Stored items
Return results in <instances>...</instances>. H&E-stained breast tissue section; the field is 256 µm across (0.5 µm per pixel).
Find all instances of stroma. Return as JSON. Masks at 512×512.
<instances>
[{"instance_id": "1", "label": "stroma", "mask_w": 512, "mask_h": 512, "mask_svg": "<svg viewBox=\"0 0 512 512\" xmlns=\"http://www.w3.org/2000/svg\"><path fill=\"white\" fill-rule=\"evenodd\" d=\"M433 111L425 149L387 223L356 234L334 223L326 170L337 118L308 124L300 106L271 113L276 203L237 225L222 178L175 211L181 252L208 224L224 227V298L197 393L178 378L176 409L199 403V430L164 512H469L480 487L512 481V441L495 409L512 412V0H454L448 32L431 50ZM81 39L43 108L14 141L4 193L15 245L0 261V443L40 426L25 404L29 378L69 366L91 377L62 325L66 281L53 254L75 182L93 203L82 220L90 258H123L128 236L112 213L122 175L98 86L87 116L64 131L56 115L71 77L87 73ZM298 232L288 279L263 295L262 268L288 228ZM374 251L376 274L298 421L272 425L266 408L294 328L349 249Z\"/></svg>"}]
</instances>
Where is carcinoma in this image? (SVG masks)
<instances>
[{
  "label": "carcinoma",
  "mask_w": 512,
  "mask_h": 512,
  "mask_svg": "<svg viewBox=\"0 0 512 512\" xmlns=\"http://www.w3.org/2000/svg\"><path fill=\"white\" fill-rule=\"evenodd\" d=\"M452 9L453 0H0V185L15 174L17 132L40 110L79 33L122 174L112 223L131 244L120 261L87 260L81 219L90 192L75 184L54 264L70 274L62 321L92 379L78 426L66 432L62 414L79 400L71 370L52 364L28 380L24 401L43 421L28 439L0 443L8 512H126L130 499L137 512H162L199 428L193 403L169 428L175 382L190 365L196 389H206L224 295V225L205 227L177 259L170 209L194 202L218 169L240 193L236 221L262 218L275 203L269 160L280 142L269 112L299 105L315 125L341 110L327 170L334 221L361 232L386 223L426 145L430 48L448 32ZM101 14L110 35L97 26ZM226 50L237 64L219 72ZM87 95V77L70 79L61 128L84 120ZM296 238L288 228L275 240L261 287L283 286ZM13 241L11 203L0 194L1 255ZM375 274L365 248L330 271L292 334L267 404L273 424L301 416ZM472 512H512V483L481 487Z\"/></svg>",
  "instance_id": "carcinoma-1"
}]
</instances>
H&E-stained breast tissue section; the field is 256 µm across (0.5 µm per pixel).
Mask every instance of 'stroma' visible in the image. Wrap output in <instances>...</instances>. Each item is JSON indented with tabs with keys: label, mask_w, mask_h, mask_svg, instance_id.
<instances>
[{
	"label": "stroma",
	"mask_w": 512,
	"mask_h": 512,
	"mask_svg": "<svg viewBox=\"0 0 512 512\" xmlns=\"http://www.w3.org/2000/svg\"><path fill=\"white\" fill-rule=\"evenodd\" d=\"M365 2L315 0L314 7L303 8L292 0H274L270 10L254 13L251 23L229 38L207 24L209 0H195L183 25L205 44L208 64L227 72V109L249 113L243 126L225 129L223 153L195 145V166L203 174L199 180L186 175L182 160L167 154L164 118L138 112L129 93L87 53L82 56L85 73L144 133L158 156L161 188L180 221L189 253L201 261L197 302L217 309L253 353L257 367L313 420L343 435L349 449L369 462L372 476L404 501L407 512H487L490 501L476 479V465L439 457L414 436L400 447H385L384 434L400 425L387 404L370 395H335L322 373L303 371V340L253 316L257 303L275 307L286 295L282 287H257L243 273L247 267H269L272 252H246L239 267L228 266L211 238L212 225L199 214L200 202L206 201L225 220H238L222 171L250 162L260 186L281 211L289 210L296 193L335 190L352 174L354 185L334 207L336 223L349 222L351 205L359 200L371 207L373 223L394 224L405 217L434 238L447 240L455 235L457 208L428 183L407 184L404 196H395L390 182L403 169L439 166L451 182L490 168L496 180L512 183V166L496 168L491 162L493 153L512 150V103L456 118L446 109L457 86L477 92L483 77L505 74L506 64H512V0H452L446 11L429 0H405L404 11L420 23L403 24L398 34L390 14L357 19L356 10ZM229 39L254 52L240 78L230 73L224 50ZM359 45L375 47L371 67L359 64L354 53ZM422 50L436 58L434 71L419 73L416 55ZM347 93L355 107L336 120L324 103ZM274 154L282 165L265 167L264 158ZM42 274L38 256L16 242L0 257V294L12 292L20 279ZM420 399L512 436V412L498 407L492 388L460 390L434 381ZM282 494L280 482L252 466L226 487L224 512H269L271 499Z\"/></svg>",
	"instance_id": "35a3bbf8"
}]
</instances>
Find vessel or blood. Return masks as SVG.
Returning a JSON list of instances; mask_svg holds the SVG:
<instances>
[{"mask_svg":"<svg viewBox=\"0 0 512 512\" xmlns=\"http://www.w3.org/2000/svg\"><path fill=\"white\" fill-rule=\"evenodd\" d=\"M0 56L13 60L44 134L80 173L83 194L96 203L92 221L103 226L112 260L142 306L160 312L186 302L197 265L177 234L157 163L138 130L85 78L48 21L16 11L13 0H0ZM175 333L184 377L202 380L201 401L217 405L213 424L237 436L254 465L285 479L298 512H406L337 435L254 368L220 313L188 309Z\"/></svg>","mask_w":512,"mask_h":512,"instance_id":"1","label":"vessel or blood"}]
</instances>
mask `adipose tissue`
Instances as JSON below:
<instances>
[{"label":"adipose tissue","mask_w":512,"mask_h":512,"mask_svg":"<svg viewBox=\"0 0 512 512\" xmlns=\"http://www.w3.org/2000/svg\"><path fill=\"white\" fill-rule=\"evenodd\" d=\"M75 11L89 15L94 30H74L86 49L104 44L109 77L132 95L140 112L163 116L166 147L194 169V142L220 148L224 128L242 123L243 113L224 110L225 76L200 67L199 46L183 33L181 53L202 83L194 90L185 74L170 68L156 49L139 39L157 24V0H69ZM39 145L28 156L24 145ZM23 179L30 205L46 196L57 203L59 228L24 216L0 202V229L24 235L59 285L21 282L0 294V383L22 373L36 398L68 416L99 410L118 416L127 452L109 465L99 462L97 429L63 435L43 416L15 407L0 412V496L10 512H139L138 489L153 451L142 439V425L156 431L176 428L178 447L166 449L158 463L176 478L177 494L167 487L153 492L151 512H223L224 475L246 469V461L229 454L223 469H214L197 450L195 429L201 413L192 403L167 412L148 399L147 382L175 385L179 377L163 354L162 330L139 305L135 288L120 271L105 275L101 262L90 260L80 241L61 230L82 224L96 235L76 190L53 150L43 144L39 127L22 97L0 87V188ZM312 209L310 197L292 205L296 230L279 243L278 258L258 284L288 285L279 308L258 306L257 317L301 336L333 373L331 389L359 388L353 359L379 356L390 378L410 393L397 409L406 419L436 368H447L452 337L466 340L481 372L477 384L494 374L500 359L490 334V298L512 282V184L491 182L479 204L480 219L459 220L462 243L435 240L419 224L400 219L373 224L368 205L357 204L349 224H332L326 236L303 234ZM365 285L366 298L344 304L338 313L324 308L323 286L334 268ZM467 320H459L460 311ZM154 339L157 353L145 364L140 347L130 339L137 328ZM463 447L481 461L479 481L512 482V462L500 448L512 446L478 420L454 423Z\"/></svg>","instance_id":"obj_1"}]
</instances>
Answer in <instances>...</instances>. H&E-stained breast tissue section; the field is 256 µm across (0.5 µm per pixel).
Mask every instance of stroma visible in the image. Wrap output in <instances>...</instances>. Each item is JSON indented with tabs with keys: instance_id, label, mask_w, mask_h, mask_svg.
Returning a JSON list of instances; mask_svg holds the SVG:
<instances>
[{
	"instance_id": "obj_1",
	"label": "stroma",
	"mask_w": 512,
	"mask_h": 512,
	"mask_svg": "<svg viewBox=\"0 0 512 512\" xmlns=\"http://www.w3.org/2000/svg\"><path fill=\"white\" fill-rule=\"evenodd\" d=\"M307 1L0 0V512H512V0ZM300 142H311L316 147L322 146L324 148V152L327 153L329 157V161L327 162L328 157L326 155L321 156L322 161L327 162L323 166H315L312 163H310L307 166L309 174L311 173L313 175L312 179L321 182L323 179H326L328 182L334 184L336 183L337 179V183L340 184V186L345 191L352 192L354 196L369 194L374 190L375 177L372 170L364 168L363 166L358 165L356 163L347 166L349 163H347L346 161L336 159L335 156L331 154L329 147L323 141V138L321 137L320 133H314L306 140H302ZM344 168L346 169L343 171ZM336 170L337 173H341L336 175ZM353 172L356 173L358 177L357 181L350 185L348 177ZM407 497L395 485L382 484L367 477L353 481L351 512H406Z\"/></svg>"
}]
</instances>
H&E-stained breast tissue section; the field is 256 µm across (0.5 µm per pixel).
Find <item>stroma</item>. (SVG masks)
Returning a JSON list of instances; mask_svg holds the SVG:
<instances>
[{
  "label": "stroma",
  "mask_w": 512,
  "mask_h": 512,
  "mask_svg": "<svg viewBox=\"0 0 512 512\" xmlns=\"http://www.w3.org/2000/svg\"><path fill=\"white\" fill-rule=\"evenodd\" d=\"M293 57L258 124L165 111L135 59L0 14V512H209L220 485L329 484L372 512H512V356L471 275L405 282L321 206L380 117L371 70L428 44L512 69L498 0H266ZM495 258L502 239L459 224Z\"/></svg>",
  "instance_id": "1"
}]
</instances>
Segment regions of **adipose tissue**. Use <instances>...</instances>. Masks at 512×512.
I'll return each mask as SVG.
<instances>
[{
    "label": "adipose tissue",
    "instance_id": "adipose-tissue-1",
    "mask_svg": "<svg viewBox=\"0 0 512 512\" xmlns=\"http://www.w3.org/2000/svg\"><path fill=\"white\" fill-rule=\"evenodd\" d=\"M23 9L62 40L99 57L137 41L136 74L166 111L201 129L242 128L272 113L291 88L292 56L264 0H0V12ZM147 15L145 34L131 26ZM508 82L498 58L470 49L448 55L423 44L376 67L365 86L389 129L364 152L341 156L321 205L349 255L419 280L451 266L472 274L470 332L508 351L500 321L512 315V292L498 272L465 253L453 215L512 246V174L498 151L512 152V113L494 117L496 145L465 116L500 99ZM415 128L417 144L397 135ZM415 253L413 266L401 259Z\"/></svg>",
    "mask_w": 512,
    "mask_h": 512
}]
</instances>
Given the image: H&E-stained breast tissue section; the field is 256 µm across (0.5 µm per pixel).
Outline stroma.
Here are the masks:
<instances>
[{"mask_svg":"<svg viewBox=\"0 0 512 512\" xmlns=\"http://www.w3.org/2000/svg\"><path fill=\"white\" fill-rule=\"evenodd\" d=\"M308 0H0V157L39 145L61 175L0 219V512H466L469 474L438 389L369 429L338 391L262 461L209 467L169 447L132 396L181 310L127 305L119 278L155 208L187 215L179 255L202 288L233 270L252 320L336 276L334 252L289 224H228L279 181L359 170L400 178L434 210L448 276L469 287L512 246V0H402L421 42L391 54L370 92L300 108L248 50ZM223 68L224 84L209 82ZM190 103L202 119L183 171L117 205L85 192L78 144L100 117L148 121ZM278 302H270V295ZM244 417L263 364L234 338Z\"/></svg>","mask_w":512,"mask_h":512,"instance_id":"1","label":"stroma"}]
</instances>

**Prompt**
Copy all lines from the entries that contain the word "with".

**Task answer**
Mask every instance of 'stroma' visible in the image. Wrap output in <instances>...</instances>. Each item is JSON indented with tabs with keys: label, mask_w, mask_h, mask_svg, instance_id.
Mask every instance of stroma visible in the image. Wrap output in <instances>...</instances>. Each item is JSON indented with tabs with keys: instance_id, label, mask_w, mask_h, mask_svg.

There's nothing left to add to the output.